**Task details:**
Give the data again in full, with every character unchanged.

Records supplied: Begin

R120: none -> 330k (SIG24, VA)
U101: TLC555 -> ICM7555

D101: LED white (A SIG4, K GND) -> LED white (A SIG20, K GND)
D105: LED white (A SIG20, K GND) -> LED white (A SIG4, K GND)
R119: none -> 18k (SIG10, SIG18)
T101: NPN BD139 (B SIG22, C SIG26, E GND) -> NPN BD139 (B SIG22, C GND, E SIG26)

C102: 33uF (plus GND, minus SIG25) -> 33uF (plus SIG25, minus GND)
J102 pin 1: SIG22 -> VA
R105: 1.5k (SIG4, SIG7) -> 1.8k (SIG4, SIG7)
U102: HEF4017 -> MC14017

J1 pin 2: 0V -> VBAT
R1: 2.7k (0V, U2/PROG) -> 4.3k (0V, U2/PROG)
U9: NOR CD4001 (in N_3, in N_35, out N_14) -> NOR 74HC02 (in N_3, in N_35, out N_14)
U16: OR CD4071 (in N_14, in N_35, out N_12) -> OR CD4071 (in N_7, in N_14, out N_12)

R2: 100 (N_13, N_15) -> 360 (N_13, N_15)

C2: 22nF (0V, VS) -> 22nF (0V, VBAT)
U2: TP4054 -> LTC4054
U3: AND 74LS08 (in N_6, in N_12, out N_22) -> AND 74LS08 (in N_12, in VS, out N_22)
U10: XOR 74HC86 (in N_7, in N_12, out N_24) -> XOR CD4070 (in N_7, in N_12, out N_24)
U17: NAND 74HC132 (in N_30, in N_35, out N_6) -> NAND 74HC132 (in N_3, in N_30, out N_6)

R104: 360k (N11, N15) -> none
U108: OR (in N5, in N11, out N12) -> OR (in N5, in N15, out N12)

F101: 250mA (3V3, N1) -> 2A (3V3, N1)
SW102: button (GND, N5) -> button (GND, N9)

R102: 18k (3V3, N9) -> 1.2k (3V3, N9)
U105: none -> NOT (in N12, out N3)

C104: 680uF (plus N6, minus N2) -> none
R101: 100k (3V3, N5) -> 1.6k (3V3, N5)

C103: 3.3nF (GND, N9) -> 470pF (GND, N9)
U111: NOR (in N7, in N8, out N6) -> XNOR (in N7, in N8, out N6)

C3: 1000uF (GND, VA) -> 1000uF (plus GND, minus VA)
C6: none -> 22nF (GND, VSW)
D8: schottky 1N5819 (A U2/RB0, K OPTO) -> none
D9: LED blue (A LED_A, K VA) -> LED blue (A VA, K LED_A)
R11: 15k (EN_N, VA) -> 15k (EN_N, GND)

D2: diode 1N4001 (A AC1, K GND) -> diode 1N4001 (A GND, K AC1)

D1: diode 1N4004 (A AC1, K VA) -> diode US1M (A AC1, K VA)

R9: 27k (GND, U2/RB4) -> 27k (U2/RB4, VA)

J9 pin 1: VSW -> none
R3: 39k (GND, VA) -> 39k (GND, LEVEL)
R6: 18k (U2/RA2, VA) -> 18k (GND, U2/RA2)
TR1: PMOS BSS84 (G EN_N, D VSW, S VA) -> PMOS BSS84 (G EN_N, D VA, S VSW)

Records supplied: End

**Result:**
R120: none -> 330k (SIG24, VA)
U101: TLC555 -> ICM7555

D101: LED white (A SIG4, K GND) -> LED white (A SIG20, K GND)
D105: LED white (A SIG20, K GND) -> LED white (A SIG4, K GND)
R119: none -> 18k (SIG10, SIG18)
T101: NPN BD139 (B SIG22, C SIG26, E GND) -> NPN BD139 (B SIG22, C GND, E SIG26)

C102: 33uF (plus GND, minus SIG25) -> 33uF (plus SIG25, minus GND)
J102 pin 1: SIG22 -> VA
R105: 1.5k (SIG4, SIG7) -> 1.8k (SIG4, SIG7)
U102: HEF4017 -> MC14017

J1 pin 2: 0V -> VBAT
R1: 2.7k (0V, U2/PROG) -> 4.3k (0V, U2/PROG)
U9: NOR CD4001 (in N_3, in N_35, out N_14) -> NOR 74HC02 (in N_3, in N_35, out N_14)
U16: OR CD4071 (in N_14, in N_35, out N_12) -> OR CD4071 (in N_7, in N_14, out N_12)

R2: 100 (N_13, N_15) -> 360 (N_13, N_15)

C2: 22nF (0V, VS) -> 22nF (0V, VBAT)
U2: TP4054 -> LTC4054
U3: AND 74LS08 (in N_6, in N_12, out N_22) -> AND 74LS08 (in N_12, in VS, out N_22)
U10: XOR 74HC86 (in N_7, in N_12, out N_24) -> XOR CD4070 (in N_7, in N_12, out N_24)
U17: NAND 74HC132 (in N_30, in N_35, out N_6) -> NAND 74HC132 (in N_3, in N_30, out N_6)

R104: 360k (N11, N15) -> none
U108: OR (in N5, in N11, out N12) -> OR (in N5, in N15, out N12)

F101: 250mA (3V3, N1) -> 2A (3V3, N1)
SW102: button (GND, N5) -> button (GND, N9)

R102: 18k (3V3, N9) -> 1.2k (3V3, N9)
U105: none -> NOT (in N12, out N3)

C104: 680uF (plus N6, minus N2) -> none
R101: 100k (3V3, N5) -> 1.6k (3V3, N5)

C103: 3.3nF (GND, N9) -> 470pF (GND, N9)
U111: NOR (in N7, in N8, out N6) -> XNOR (in N7, in N8, out N6)

C3: 1000uF (GND, VA) -> 1000uF (plus GND, minus VA)
C6: none -> 22nF (GND, VSW)
D8: schottky 1N5819 (A U2/RB0, K OPTO) -> none
D9: LED blue (A LED_A, K VA) -> LED blue (A VA, K LED_A)
R11: 15k (EN_N, VA) -> 15k (EN_N, GND)

D2: diode 1N4001 (A AC1, K GND) -> diode 1N4001 (A GND, K AC1)

D1: diode 1N4004 (A AC1, K VA) -> diode US1M (A AC1, K VA)

R9: 27k (GND, U2/RB4) -> 27k (U2/RB4, VA)

J9 pin 1: VSW -> none
R3: 39k (GND, VA) -> 39k (GND, LEVEL)
R6: 18k (U2/RA2, VA) -> 18k (GND, U2/RA2)
TR1: PMOS BSS84 (G EN_N, D VSW, S VA) -> PMOS BSS84 (G EN_N, D VA, S VSW)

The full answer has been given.